Input material:
BEGIN

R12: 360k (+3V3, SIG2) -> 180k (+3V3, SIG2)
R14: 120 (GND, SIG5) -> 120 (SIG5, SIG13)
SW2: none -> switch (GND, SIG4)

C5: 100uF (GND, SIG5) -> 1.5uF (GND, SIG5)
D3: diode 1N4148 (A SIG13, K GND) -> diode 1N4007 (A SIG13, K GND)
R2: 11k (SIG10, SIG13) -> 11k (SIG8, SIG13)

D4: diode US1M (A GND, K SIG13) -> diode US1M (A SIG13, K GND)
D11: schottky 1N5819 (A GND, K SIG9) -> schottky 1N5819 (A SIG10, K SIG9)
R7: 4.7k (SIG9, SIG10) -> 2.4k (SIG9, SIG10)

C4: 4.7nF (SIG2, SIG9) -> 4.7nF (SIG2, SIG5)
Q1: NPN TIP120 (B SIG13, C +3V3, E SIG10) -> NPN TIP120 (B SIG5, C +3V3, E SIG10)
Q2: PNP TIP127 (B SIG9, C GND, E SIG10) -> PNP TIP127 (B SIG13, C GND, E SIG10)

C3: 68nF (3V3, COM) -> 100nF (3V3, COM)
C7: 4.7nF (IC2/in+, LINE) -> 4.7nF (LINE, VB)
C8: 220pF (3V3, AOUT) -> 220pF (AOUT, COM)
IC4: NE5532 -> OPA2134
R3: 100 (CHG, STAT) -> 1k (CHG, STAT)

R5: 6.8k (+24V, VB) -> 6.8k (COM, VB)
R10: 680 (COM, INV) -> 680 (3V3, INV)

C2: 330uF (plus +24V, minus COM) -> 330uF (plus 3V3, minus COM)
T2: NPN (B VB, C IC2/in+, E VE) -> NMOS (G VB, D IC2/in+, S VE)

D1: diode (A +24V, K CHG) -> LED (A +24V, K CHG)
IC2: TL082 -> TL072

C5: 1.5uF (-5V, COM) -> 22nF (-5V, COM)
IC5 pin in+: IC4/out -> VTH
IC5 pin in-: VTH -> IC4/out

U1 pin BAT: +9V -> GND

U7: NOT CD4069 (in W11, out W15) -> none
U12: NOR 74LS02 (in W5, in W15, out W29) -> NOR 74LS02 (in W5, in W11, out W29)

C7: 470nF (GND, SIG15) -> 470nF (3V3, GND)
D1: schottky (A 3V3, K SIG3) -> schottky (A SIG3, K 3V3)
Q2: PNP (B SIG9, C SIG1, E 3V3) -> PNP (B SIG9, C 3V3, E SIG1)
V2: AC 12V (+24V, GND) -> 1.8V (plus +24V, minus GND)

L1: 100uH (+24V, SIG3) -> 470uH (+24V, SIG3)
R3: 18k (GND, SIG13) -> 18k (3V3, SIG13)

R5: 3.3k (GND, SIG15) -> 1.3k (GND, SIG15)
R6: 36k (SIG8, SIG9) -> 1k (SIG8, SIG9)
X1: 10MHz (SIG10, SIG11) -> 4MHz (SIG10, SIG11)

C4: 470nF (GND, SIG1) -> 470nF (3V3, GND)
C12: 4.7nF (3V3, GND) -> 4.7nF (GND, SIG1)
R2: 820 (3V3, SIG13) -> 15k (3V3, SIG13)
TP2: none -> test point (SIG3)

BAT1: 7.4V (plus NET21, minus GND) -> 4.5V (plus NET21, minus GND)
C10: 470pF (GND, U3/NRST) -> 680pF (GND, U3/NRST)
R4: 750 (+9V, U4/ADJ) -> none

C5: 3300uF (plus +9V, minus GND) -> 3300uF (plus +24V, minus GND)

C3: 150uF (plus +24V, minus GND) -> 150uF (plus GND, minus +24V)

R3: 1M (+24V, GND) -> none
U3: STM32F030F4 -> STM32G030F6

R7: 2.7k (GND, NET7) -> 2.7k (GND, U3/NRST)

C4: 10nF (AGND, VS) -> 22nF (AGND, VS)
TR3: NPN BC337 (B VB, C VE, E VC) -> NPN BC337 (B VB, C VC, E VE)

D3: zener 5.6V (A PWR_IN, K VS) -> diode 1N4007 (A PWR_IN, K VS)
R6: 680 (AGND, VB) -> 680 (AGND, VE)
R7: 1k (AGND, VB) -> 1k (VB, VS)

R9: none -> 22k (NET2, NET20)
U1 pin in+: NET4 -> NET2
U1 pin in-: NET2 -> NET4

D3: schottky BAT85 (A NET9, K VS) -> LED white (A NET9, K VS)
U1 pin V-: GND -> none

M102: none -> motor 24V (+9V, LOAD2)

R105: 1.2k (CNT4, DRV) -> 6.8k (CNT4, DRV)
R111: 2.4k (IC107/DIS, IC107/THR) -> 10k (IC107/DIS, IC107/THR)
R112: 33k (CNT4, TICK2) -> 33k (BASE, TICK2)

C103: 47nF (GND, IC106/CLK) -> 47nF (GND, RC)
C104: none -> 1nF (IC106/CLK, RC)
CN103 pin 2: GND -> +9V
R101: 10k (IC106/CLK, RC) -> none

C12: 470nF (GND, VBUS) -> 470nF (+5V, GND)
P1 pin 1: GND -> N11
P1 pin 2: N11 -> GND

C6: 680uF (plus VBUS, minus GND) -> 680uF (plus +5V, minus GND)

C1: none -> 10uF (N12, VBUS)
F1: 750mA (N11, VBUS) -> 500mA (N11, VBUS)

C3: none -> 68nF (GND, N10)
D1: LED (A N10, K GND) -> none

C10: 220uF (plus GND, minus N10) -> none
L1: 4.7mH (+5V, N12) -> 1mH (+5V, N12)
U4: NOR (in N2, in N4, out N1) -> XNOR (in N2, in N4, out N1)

END

The task:
Nothing but the lines from the one containing "U1 pin V-: GND -> none" to the last line of the listing above belongs in the answer; restate each word for word.

Task output:
U1 pin V-: GND -> none

M102: none -> motor 24V (+9V, LOAD2)

R105: 1.2k (CNT4, DRV) -> 6.8k (CNT4, DRV)
R111: 2.4k (IC107/DIS, IC107/THR) -> 10k (IC107/DIS, IC107/THR)
R112: 33k (CNT4, TICK2) -> 33k (BASE, TICK2)

C103: 47nF (GND, IC106/CLK) -> 47nF (GND, RC)
C104: none -> 1nF (IC106/CLK, RC)
CN103 pin 2: GND -> +9V
R101: 10k (IC106/CLK, RC) -> none

C12: 470nF (GND, VBUS) -> 470nF (+5V, GND)
P1 pin 1: GND -> N11
P1 pin 2: N11 -> GND

C6: 680uF (plus VBUS, minus GND) -> 680uF (plus +5V, minus GND)

C1: none -> 10uF (N12, VBUS)
F1: 750mA (N11, VBUS) -> 500mA (N11, VBUS)

C3: none -> 68nF (GND, N10)
D1: LED (A N10, K GND) -> none

C10: 220uF (plus GND, minus N10) -> none
L1: 4.7mH (+5V, N12) -> 1mH (+5V, N12)
U4: NOR (in N2, in N4, out N1) -> XNOR (in N2, in N4, out N1)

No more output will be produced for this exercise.